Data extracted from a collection

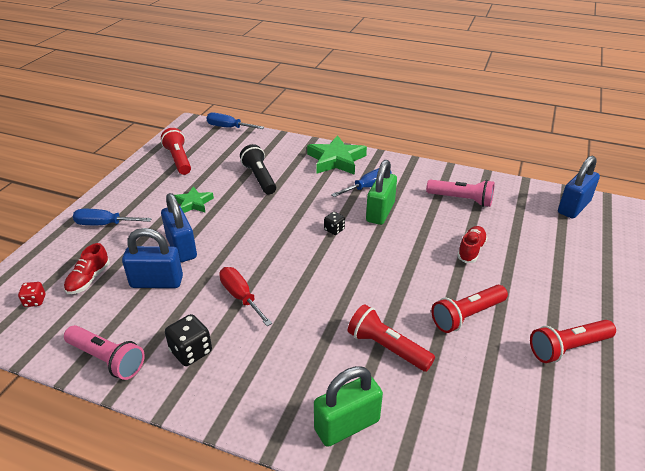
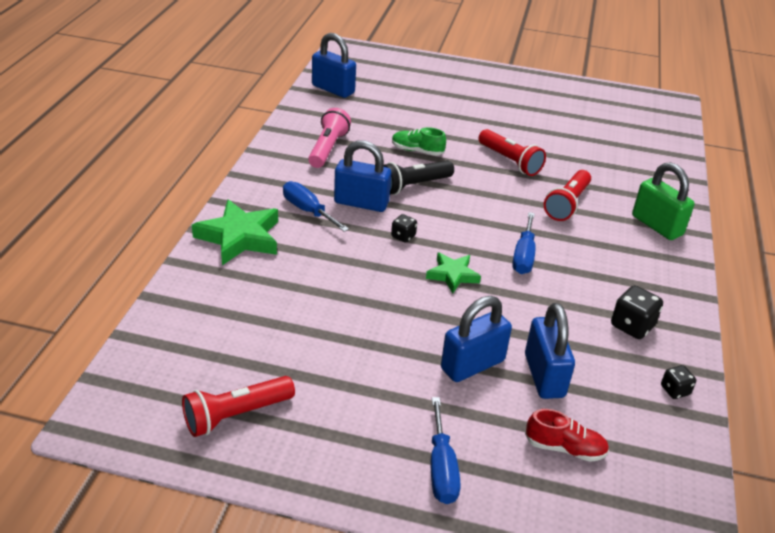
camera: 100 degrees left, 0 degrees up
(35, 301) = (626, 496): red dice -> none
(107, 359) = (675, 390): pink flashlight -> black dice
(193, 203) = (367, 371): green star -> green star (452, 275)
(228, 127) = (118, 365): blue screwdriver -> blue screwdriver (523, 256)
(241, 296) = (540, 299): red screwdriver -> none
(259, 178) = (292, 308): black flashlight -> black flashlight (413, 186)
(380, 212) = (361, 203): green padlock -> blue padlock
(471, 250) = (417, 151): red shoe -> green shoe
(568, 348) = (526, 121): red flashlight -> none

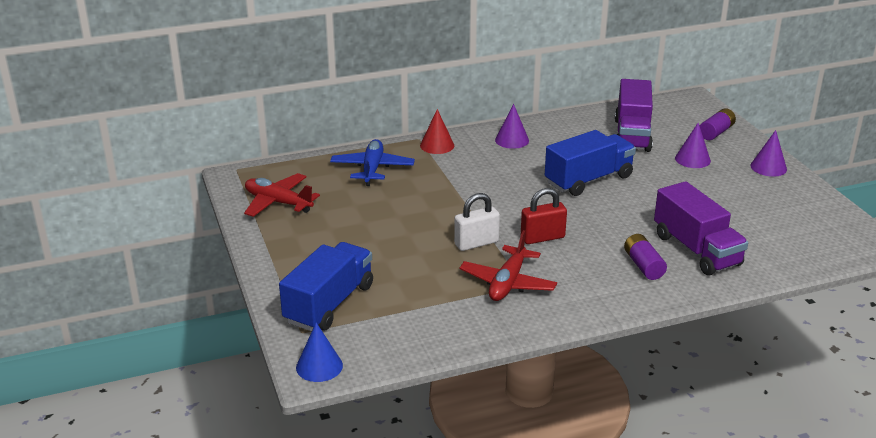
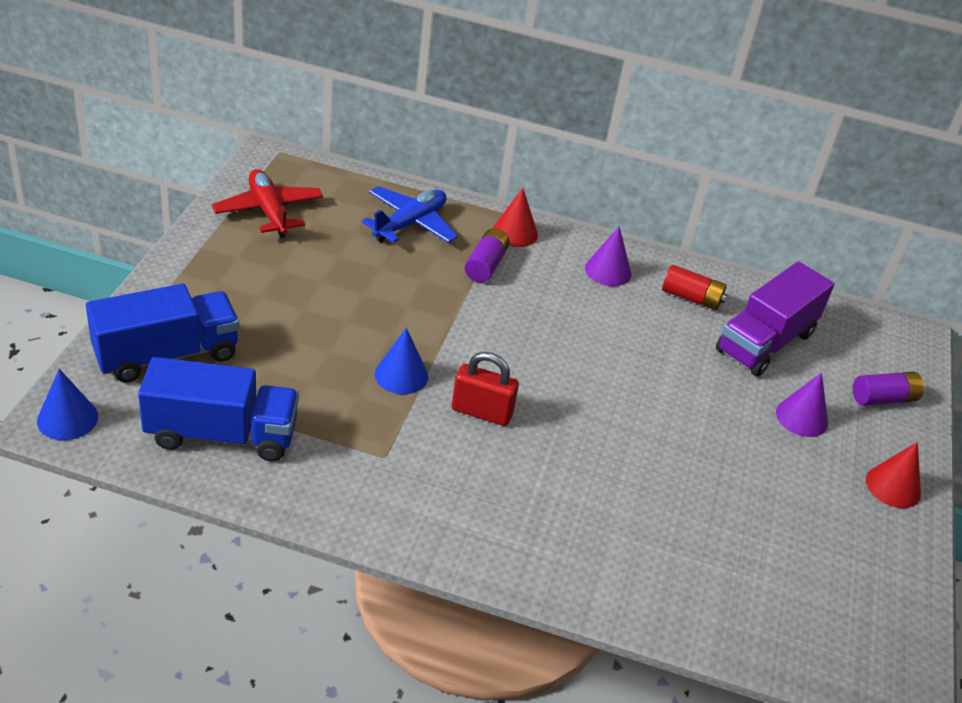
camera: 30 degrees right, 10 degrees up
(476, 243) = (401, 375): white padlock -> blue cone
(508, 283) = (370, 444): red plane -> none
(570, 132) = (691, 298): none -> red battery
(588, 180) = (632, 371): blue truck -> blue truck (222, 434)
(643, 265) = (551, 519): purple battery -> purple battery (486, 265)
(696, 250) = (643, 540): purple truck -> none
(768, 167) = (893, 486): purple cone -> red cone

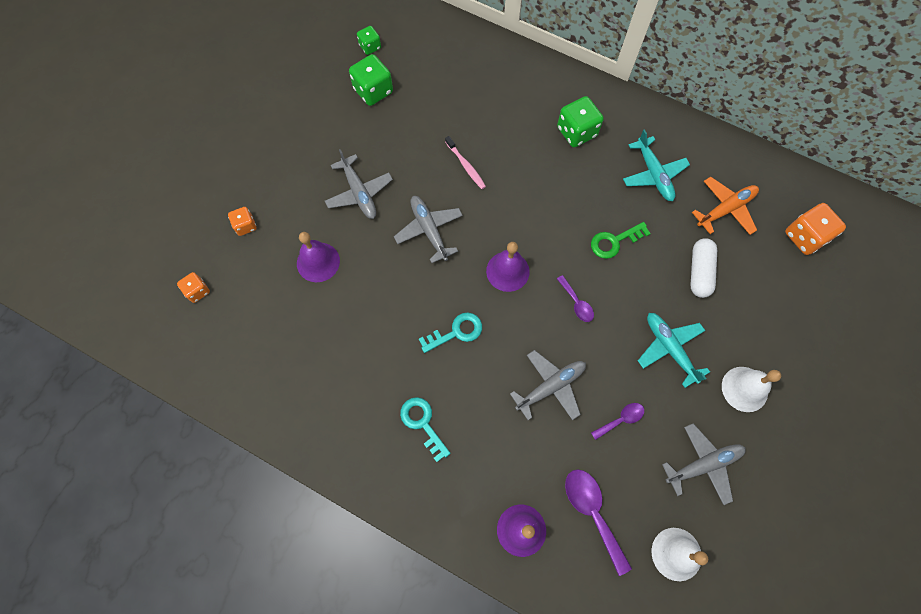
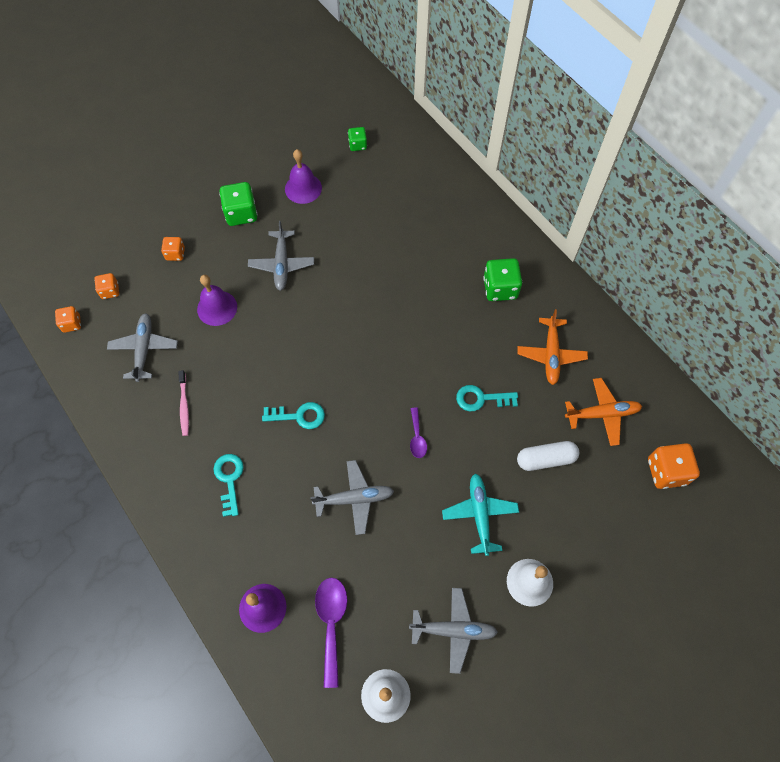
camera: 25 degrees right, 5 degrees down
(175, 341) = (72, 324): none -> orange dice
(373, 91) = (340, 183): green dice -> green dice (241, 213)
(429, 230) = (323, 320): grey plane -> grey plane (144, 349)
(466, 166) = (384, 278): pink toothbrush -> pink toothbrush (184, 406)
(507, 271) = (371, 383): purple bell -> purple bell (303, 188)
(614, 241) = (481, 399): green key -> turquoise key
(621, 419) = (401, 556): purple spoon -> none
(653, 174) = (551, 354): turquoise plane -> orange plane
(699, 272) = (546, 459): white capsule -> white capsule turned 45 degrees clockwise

==

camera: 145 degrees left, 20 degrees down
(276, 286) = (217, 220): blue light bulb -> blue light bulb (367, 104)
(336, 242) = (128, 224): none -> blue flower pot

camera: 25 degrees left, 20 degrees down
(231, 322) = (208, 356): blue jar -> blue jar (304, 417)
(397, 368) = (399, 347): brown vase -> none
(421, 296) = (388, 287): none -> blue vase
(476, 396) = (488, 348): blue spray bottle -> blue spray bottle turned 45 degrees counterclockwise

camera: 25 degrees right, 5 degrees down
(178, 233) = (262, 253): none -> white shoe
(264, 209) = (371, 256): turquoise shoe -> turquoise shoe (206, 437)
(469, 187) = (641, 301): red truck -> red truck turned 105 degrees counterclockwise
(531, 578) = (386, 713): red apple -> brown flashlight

What to produce =>
Would you output the lines above from the line holding "(768, 167) = (893, 486): purple" up to and including the line holding "(653, 174) = (551, 354): turquoise", exactly and only those, with no pictures?

Response =>
(768, 167) = (893, 486): purple cone -> red cone

camera: 25 degrees right, 5 degrees down
(175, 341) = (72, 324): none -> orange dice
(373, 91) = (340, 183): green dice -> green dice (241, 213)
(429, 230) = (323, 320): grey plane -> grey plane (144, 349)
(466, 166) = (384, 278): pink toothbrush -> pink toothbrush (184, 406)
(507, 271) = (371, 383): purple bell -> purple bell (303, 188)
(614, 241) = (481, 399): green key -> turquoise key
(621, 419) = (401, 556): purple spoon -> none
(653, 174) = (551, 354): turquoise plane -> orange plane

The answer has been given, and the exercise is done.